>>>
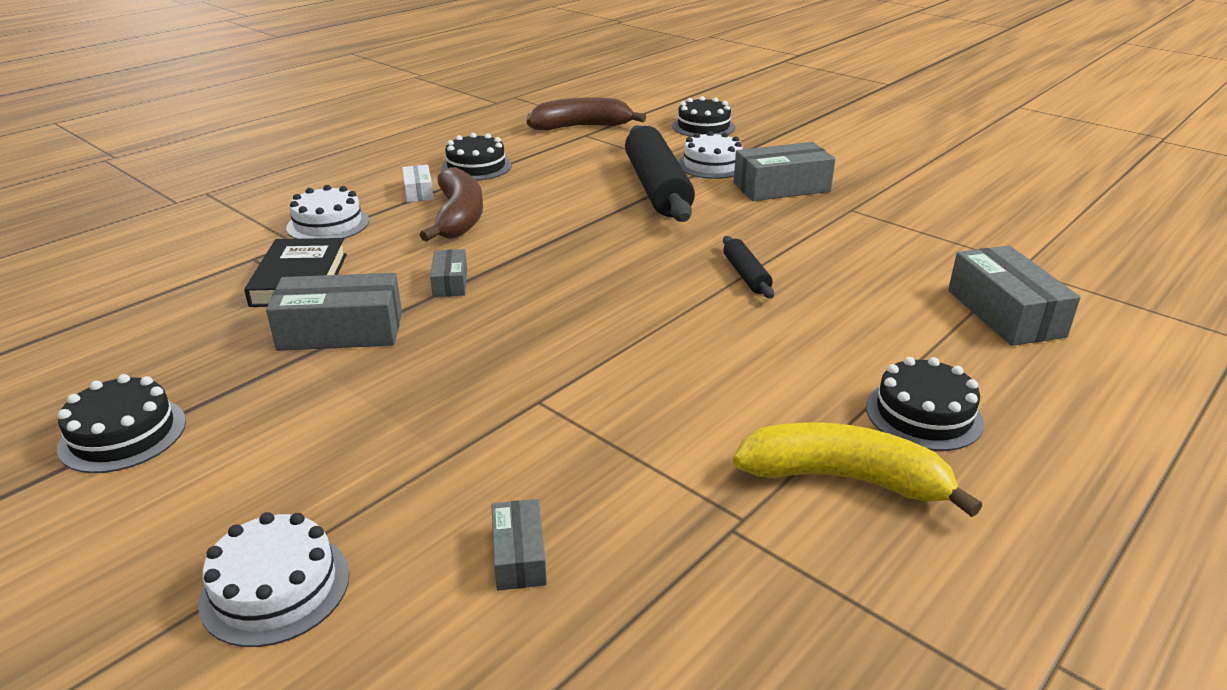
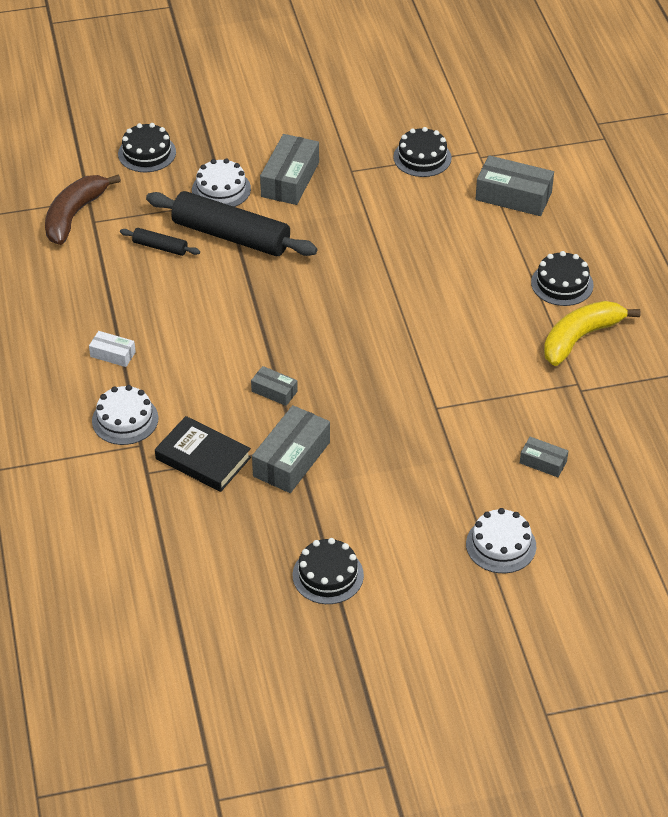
camera: 55 degrees left, 15 degrees up
brown banana [420,167,483,242] -> none
black cake [441,133,511,181] -> black cake moved to [393,127,452,177]
black rolling pin [723,236,774,298] -> black rolling pin moved to [120,228,200,256]

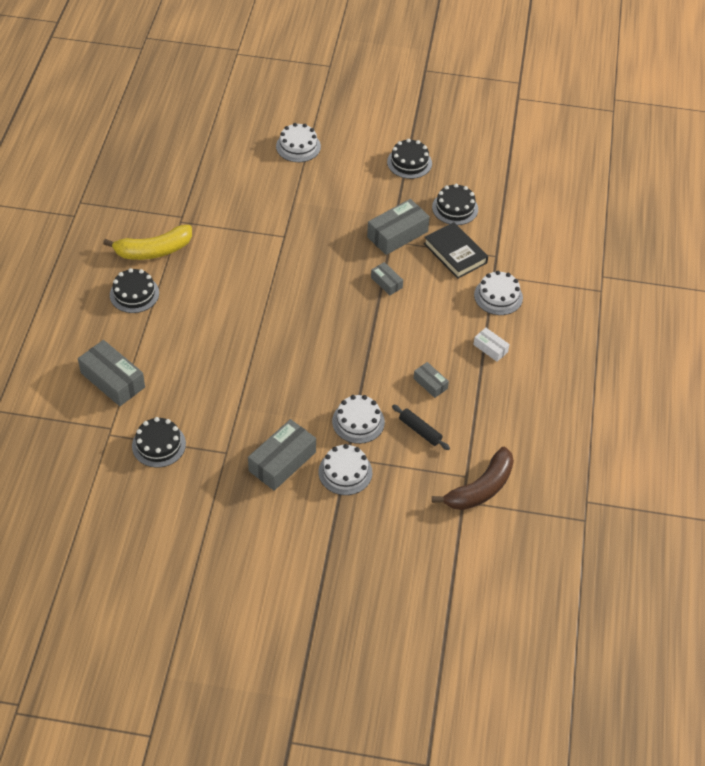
camera: 160 degrees left, 5 degrees up
black cake [118,123,176,172] -> black cake moved to [432,184,478,225]
black rolling pin [146,191,317,256] -> white cake [332,395,385,444]
grey box [520,437,568,477] -> grey box moved to [413,362,449,398]

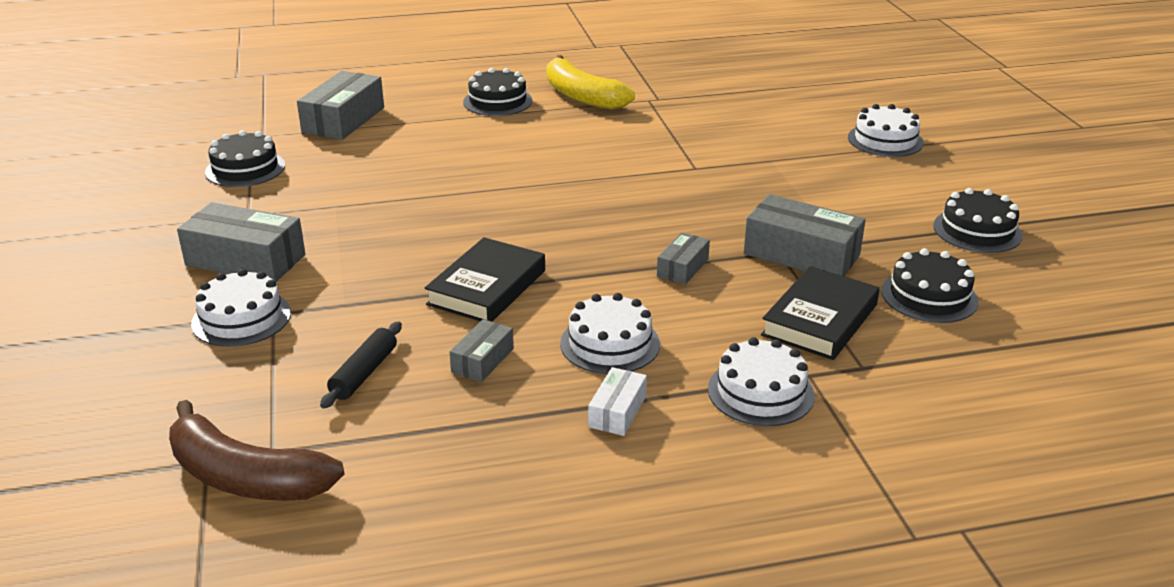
camera: 70 degrees right, 20 degrees down
white cake [332,395,385,444] -> white cake moved to [560,293,660,374]
none -> black book [425,237,545,322]

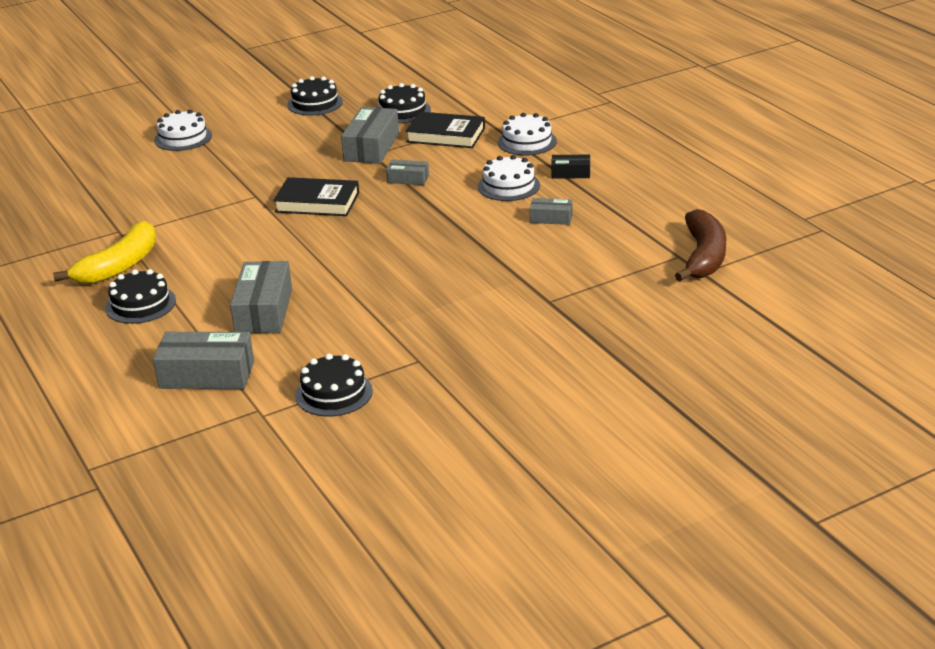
camera: 105 degrees left, 0 degrees up
grey box [177,202,305,282] -> grey box moved to [230,261,292,333]
white cake [191,269,291,347] -> none
black rolling pin [320,321,402,409] -> none
black book [425,237,545,322] -> black book moved to [273,177,359,216]
white box [588,367,647,436] -> black box [551,155,590,178]

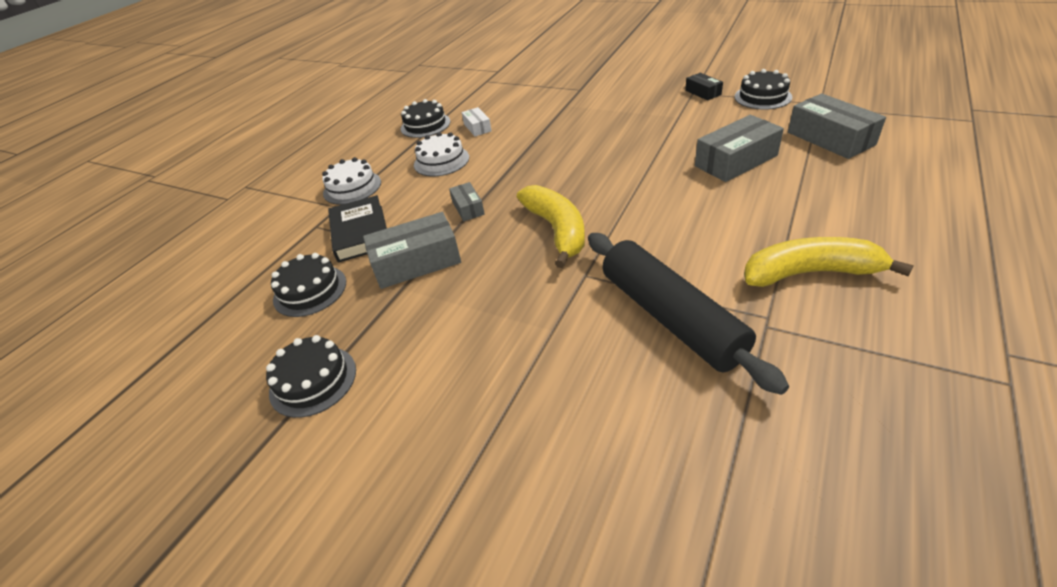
camera: 120 degrees left, 10 degrees up
black cake [105,269,176,324] -> black cake moved to [401,99,450,138]
white cake [154,110,212,151] -> none
black book [273,177,359,216] -> yellow banana [517,185,585,268]
grey box [530,198,573,225] -> white box [462,107,491,136]
black box [551,155,590,178] -> black box moved to [685,73,723,101]
brown banana [675,209,727,281] -> none
none -> black rolling pin [588,233,789,395]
<<<
# WORK INSTRUCTIONS
For the word "none", go through the records and show each line that carries it.

# COMPLETED EXERCISE
brown banana [420,167,483,242] -> none
none -> black book [425,237,545,322]
white cake [191,269,291,347] -> none
black rolling pin [320,321,402,409] -> none
white cake [154,110,212,151] -> none
brown banana [675,209,727,281] -> none
none -> black rolling pin [588,233,789,395]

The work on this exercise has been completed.